§ **EXERCISE REQUIREMENTS**: Search the data below for "green"; list each line that holds it.

§ **DATA RECORDS**:
____
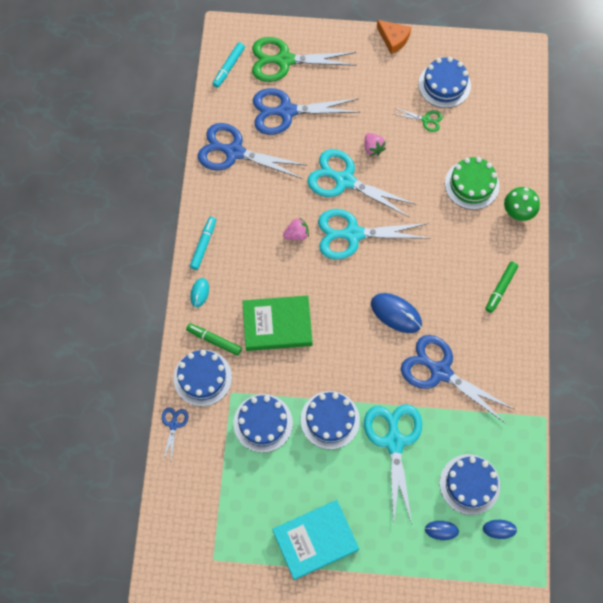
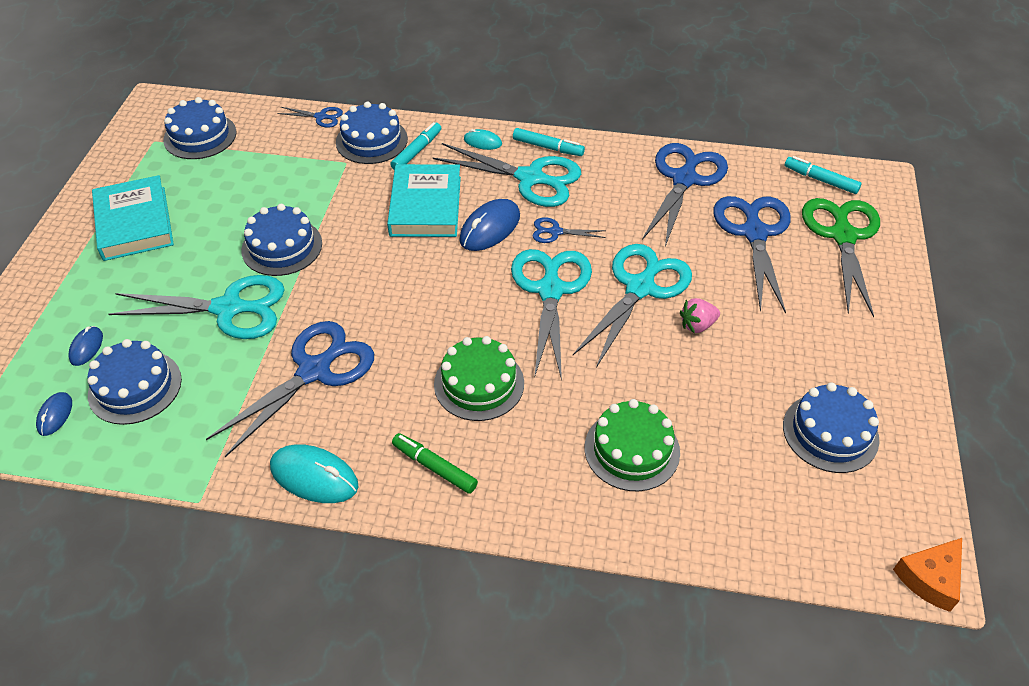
camera: 95 degrees right, 20 degrees down
green marker [186,323,242,356] -> turquoise marker [390,122,441,170]
blue cake [234,394,293,453] -> blue cake moved to [163,97,236,159]
green book [242,295,313,351] -> turquoise book [387,164,461,237]
pink strawberry [283,217,309,240] -> blue scissors [532,217,606,243]
blue mouse [371,293,422,333] -> blue mouse moved to [459,199,520,251]
orange cheese [377,20,411,54] -> orange cheese moved to [893,538,962,612]
green scissors [393,108,443,132] -> none
green mushroom [504,187,540,221] -> none
none -> turquoise mouse [270,444,359,503]
none -> turquoise scissors [433,143,581,207]
none -> green cake [434,336,524,421]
____
§ **SOLUTION TO THE EXERCISE**:
green marker [186,323,242,356] -> turquoise marker [390,122,441,170]
green book [242,295,313,351] -> turquoise book [387,164,461,237]
green scissors [393,108,443,132] -> none
green mushroom [504,187,540,221] -> none
none -> green cake [434,336,524,421]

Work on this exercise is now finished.